Excerpted records:

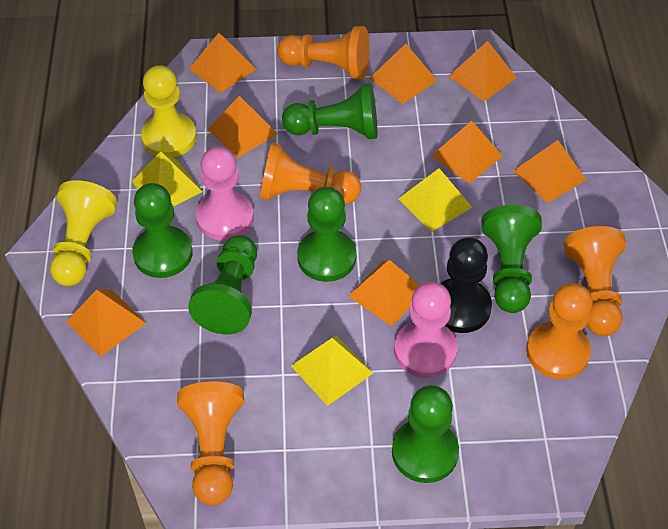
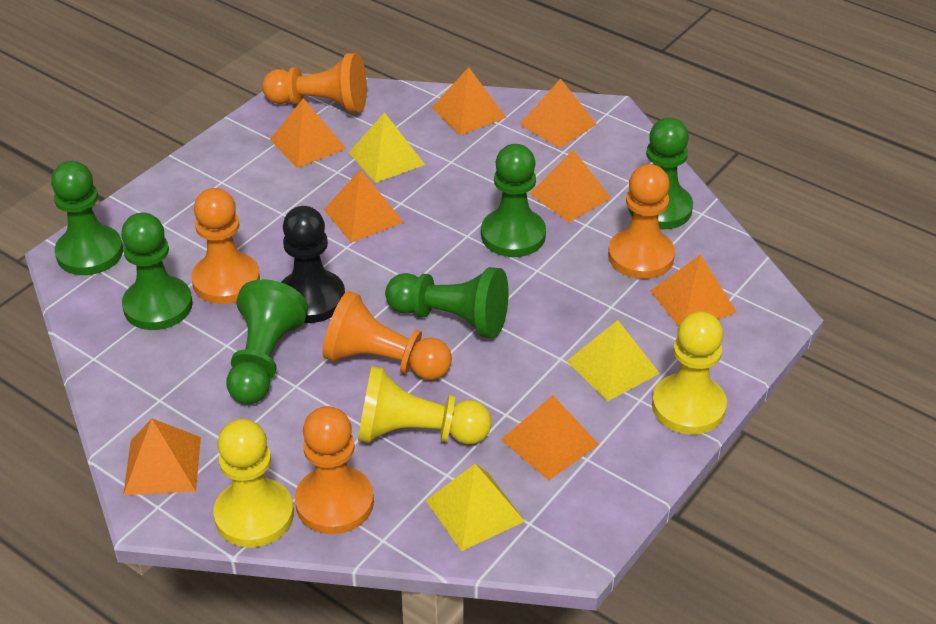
pink pawn: [196,146,254,241] [394,282,457,378] = 2 -> none = 0
yellow pawn: [50,180,117,286] [141,65,197,157] = 2 -> [214,419,294,548] [358,366,491,444] [652,311,727,434] = 3

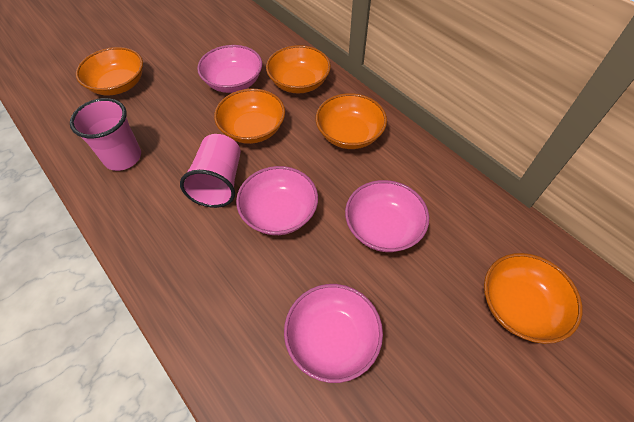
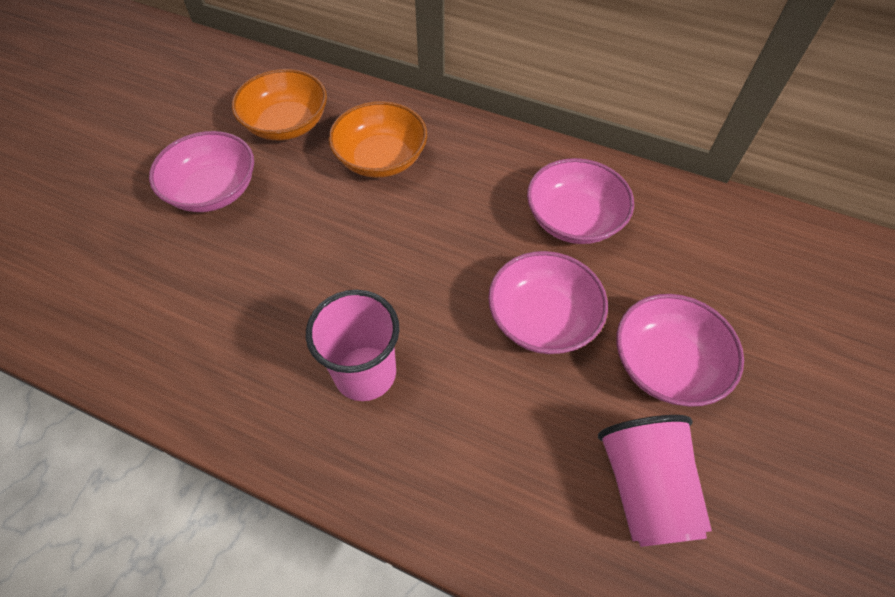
orange bowl: [76,47,143,95] [214,89,285,144] [266,45,331,93] [316,93,387,149] [484,253,583,344] = 5 -> [232,69,327,140] [329,101,427,178] = 2

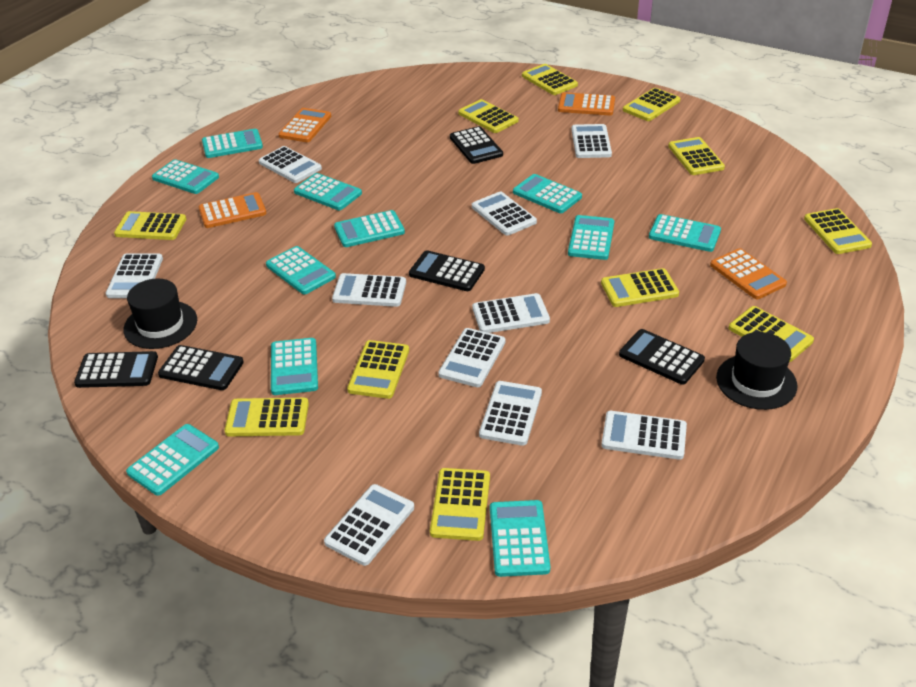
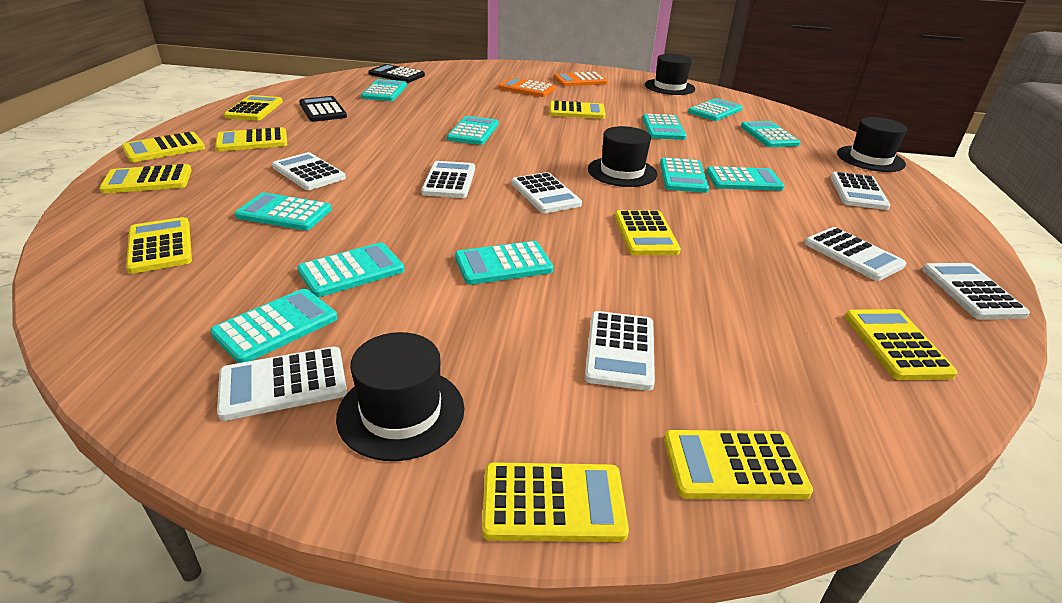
black calculator: [74,351,158,388] [158,345,244,390] [409,250,485,291] [450,126,503,164] [619,329,705,385] = 5 -> [299,96,347,122] [368,64,425,83] = 2
black hat: [123,279,197,349] [716,332,797,410] = 2 -> [336,332,464,461] [588,126,657,187] [645,54,695,95] [837,117,907,172] = 4
orange calculator: [198,192,266,228] [279,108,331,142] [558,92,615,115] [710,248,787,299] = 4 -> [499,77,556,97] [554,72,608,86] = 2
white calculator: [106,253,163,298] [259,146,322,183] [324,484,414,566] [332,273,406,307] [438,328,505,387] [472,191,537,236] [472,293,550,333] [479,381,542,446] [571,124,612,158] [601,411,687,460] = 10 -> [217,347,347,421] [272,152,346,190] [421,161,475,198] [512,172,582,213] [585,311,655,391] [805,227,906,281] [831,172,890,210] [922,263,1030,319] = 8
yellow calculator: [114,211,186,240] [225,398,309,436] [347,340,409,399] [430,468,490,541] [458,99,518,133] [522,64,578,95] [601,268,679,307] [623,88,680,121] [668,137,725,175] [729,306,814,362] [804,208,872,254] = 11 -> [99,164,192,194] [122,132,205,162] [126,217,192,274] [215,127,287,151] [224,95,283,121] [482,462,629,542] [549,101,606,119] [615,210,681,255] [664,430,813,499] [845,309,958,380] = 10

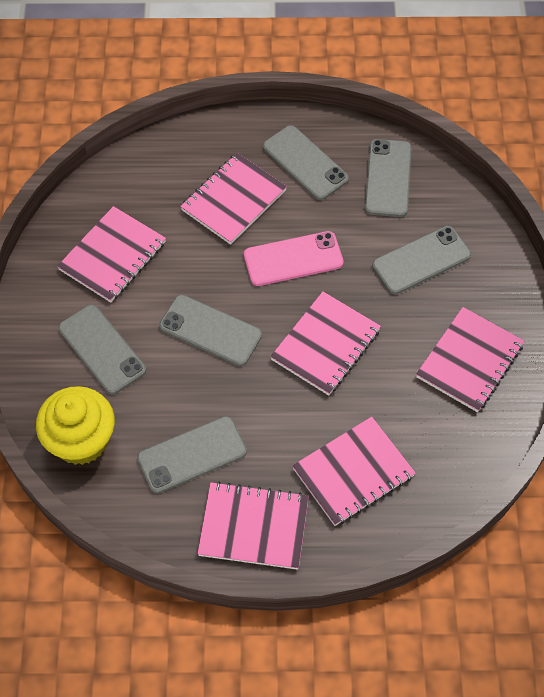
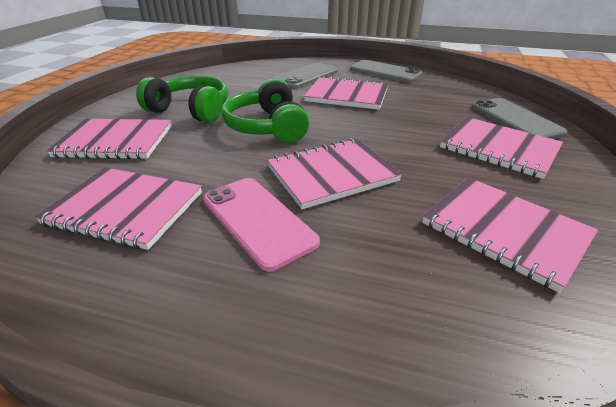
green headphones: none = 0 -> [136,76,228,123] [222,78,309,143] = 2
grey phone: [58,305,146,394] [137,416,247,493] [159,295,262,366] [263,125,349,200] [365,139,412,217] [372,226,471,294] = 6 -> [273,62,338,89] [350,60,422,83] [472,98,568,139] = 3
yellow cupcake: [36,386,115,465] = 1 -> none = 0

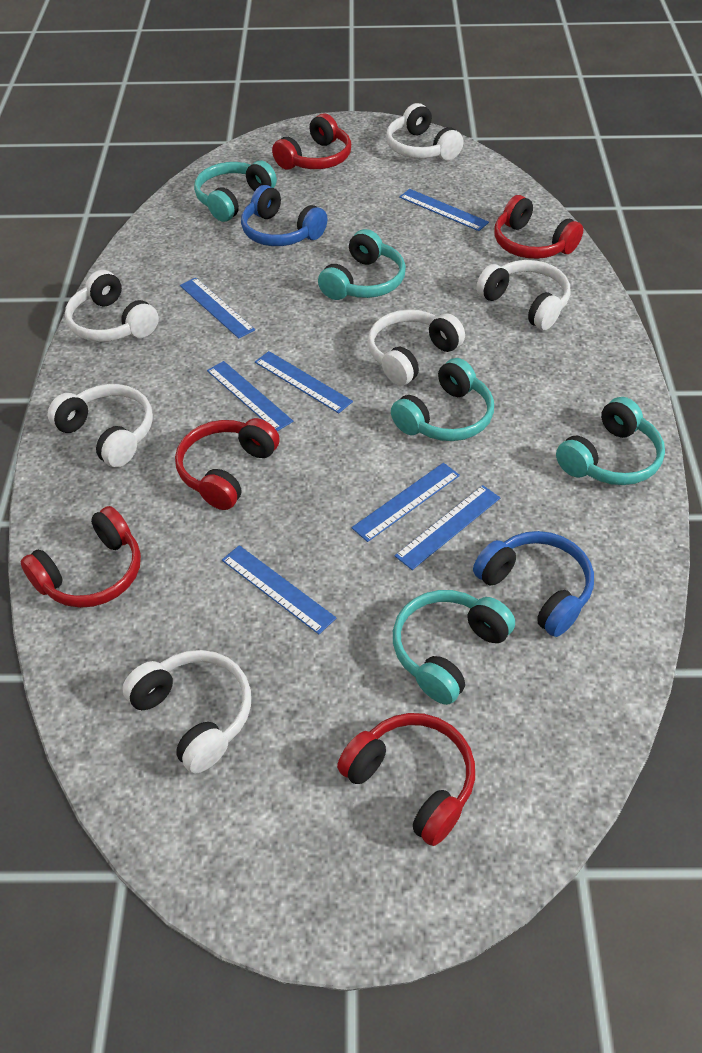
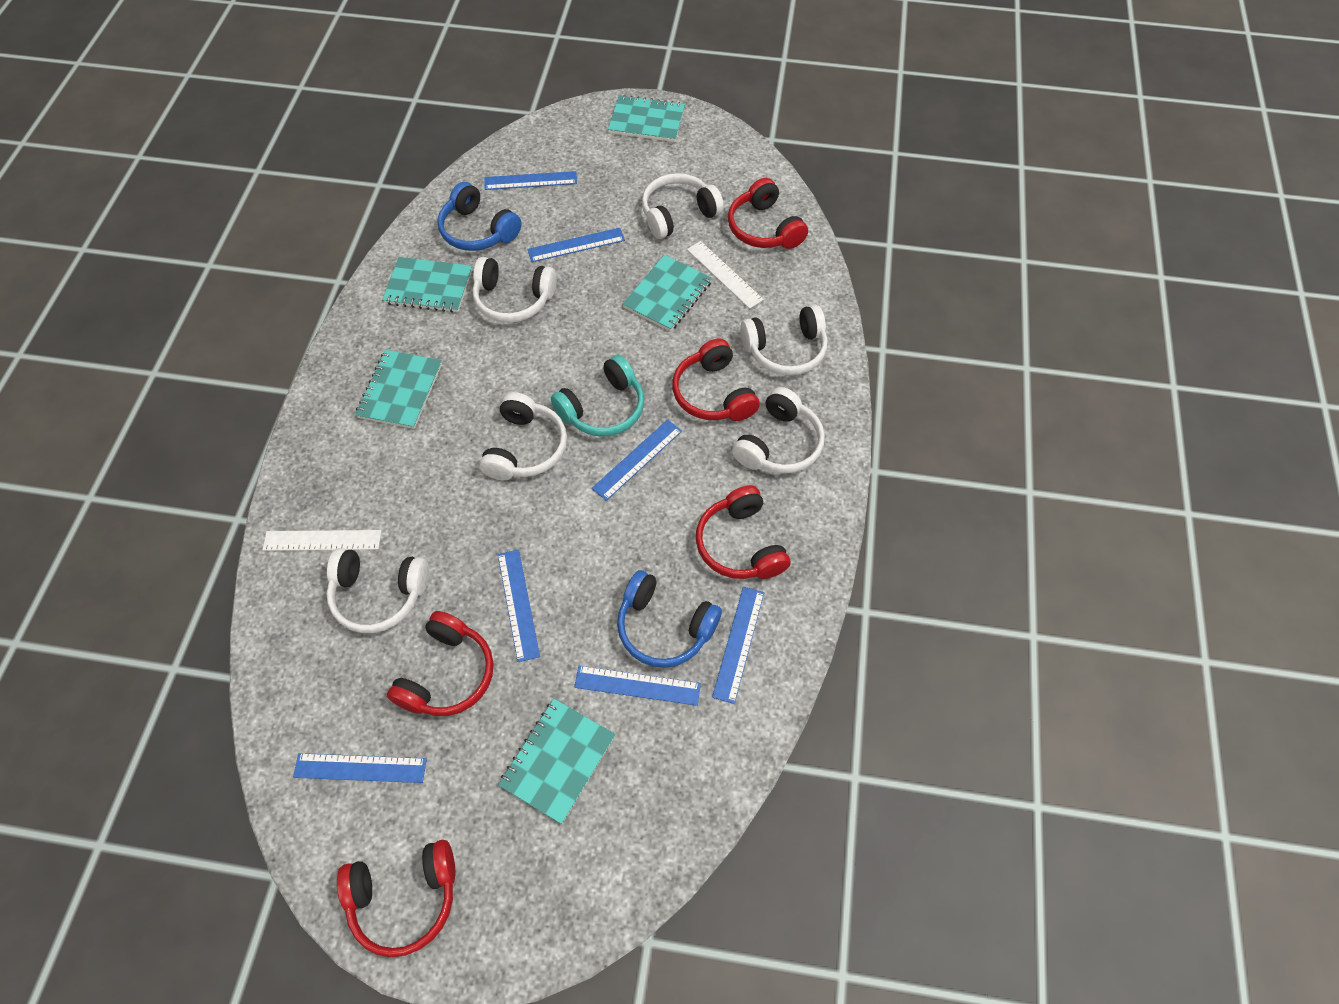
turquoise headphones: [194,161,277,222] [318,229,406,300] [391,358,494,441] [393,590,515,705] [556,397,665,485] = 5 -> [551,355,644,436] = 1
turquoise notebook: none = 0 -> [355,350,442,429] [382,257,472,313] [498,699,616,824] [608,95,685,142] [623,255,712,332] = 5
white ruler: none = 0 -> [263,530,381,551] [687,241,764,309] = 2

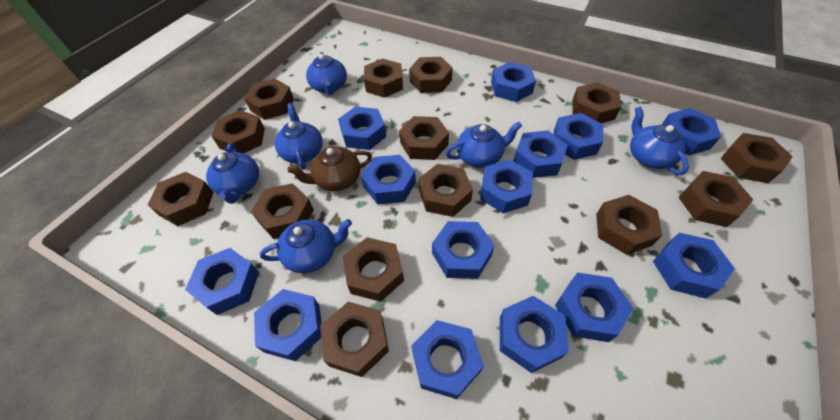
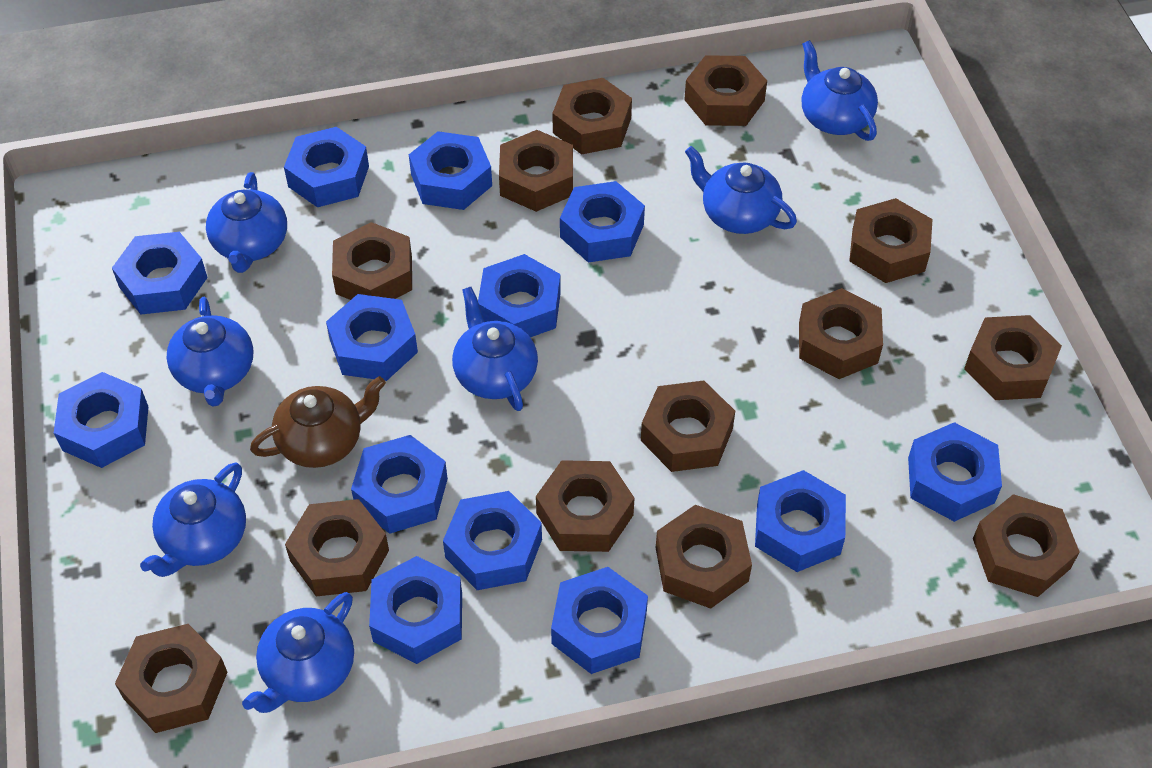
blue nut: [185,248,259,315] [254,289,322,361] [338,106,386,150] [361,155,416,204] [411,320,484,399] [432,221,495,279] [480,159,533,213] [491,62,536,102] [500,296,569,373] [513,130,568,178] [554,113,603,160] [555,272,633,342] [653,233,735,299] [662,108,721,155] = 14 -> [54,372,148,468] [112,232,208,314] [284,127,369,207] [326,294,418,381] [351,435,448,534] [369,556,462,664] [409,131,492,210] [443,491,542,590] [478,254,561,337] [551,567,648,674] [560,181,645,263] [755,470,846,572] [908,422,1002,522] = 13
blue teapot: [206,143,259,204] [260,219,352,273] [275,103,323,170] [306,52,347,95] [445,122,522,168] [630,106,689,175] = 6 -> [140,462,246,577] [167,297,253,407] [206,172,287,273] [242,592,354,713] [452,287,538,411] [685,146,797,234] [802,40,878,141] = 7
brown nut: [148,172,214,226] [212,110,265,153] [244,79,294,120] [251,183,314,239] [320,302,389,377] [343,237,404,302] [364,59,403,98] [399,116,449,160] [409,57,453,93] [418,164,473,217] [572,82,621,123] [596,195,662,255] [678,171,753,227] [720,133,793,183] = 14 -> [115,624,228,733] [285,499,389,596] [332,222,412,300] [499,130,573,212] [536,460,635,552] [552,78,632,155] [641,381,735,472] [656,505,752,609] [684,55,767,126] [799,288,883,379] [849,198,933,283] [964,315,1062,400] [973,494,1079,597] = 13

Aim of the exercise: Would you filter the records and copy out each line containing "orange"?

Exercise result:
orange bowl: [76,47,143,95] [214,89,285,144] [266,45,331,93] [316,93,387,149] [484,253,583,344] = 5 -> [232,69,327,140] [329,101,427,178] = 2
orange calculator: [198,192,266,228] [279,108,331,142] [558,92,615,115] [710,248,787,299] = 4 -> [499,77,556,97] [554,72,608,86] = 2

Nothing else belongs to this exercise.